#### Data shown
━━━━━━━━━━━━━━━━━━━━━━━━━━━━━━
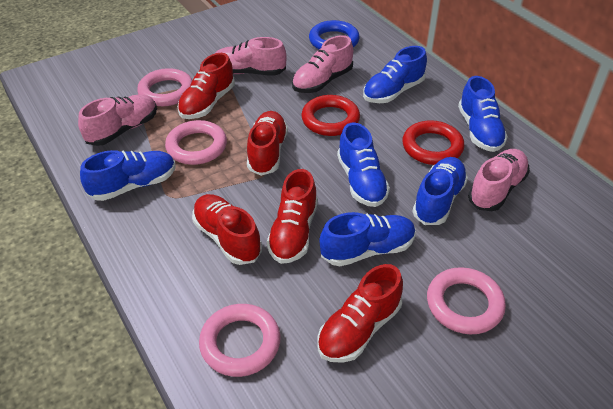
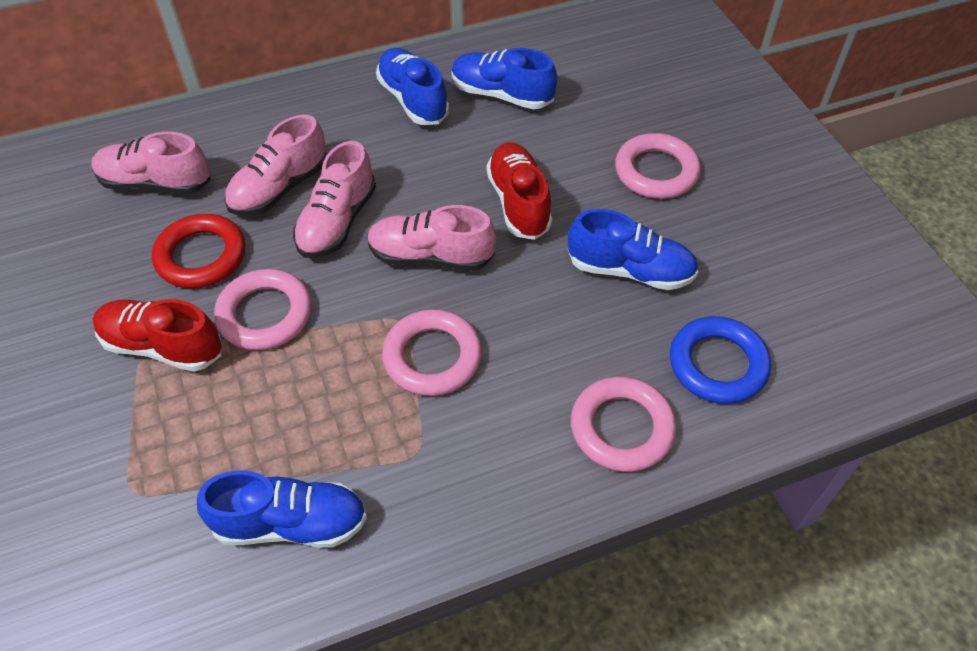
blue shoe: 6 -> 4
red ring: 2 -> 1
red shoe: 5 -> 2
━━━━━━━━━━━━━━━━━━━━━━━━━━━━━━
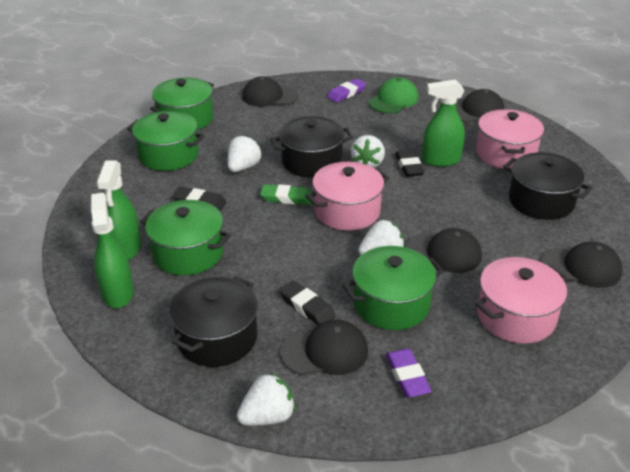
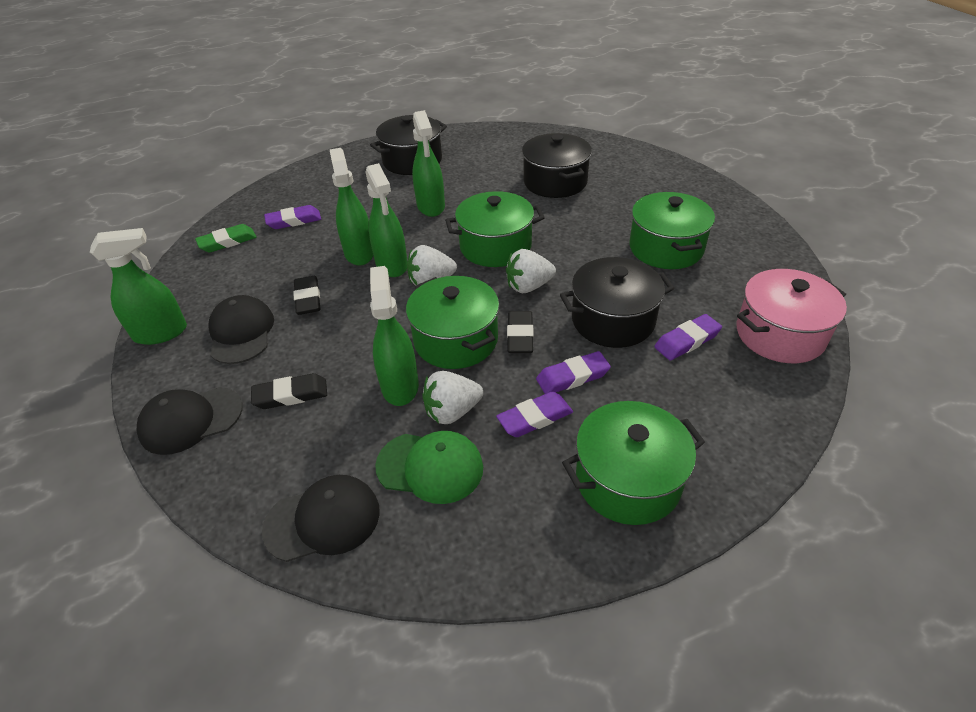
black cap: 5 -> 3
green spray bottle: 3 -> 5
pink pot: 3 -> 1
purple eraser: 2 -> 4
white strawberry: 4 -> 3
━━━━━━━━━━━━━━━━━━━━━━━━━━━━━━
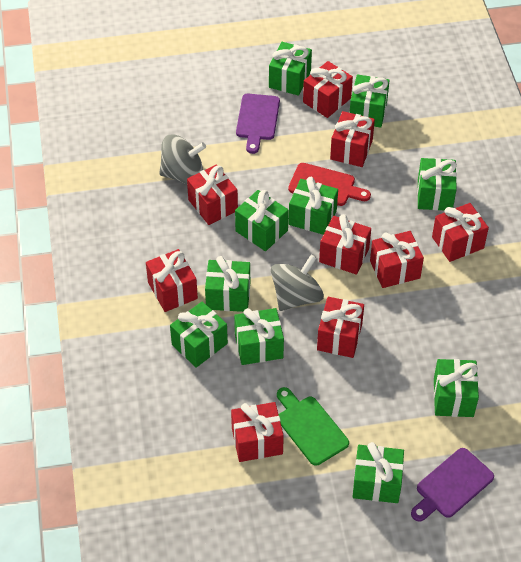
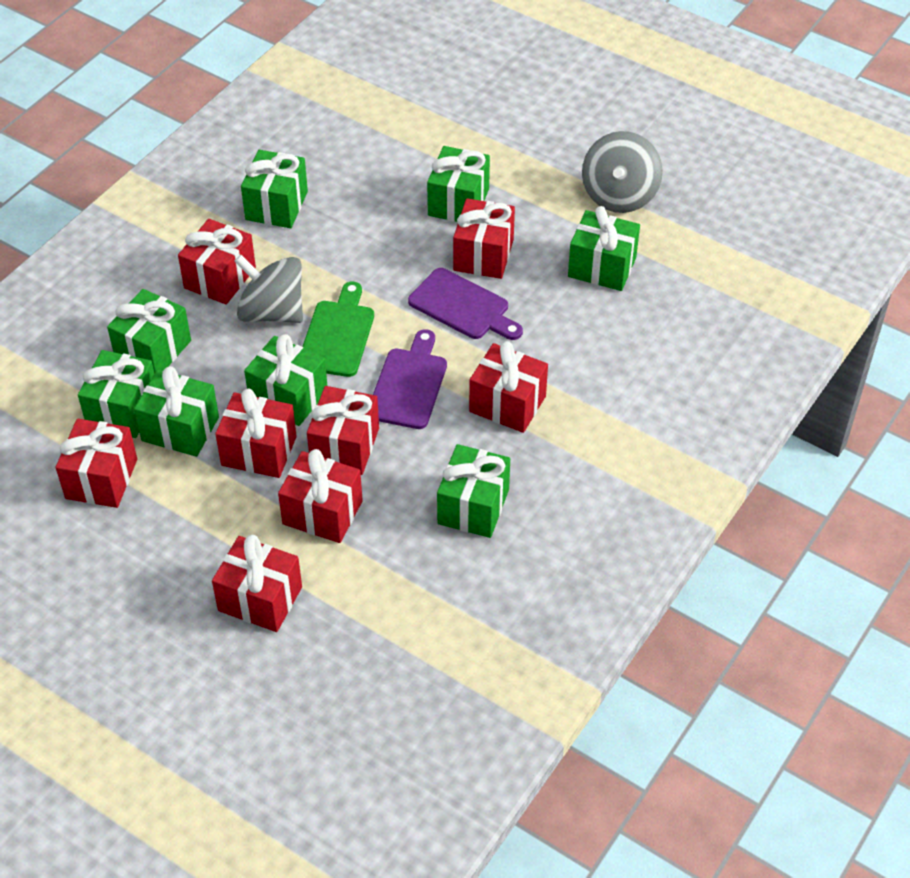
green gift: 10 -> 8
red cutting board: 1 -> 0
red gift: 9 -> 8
━━━━━━━━━━━━━━━━━━━━━━━━━━━━━━
#### Work request
Reproduce each line of the material in which the string "green" occurs.

#### Reply to the exercise
green spray bottle: 3 -> 5
green gift: 10 -> 8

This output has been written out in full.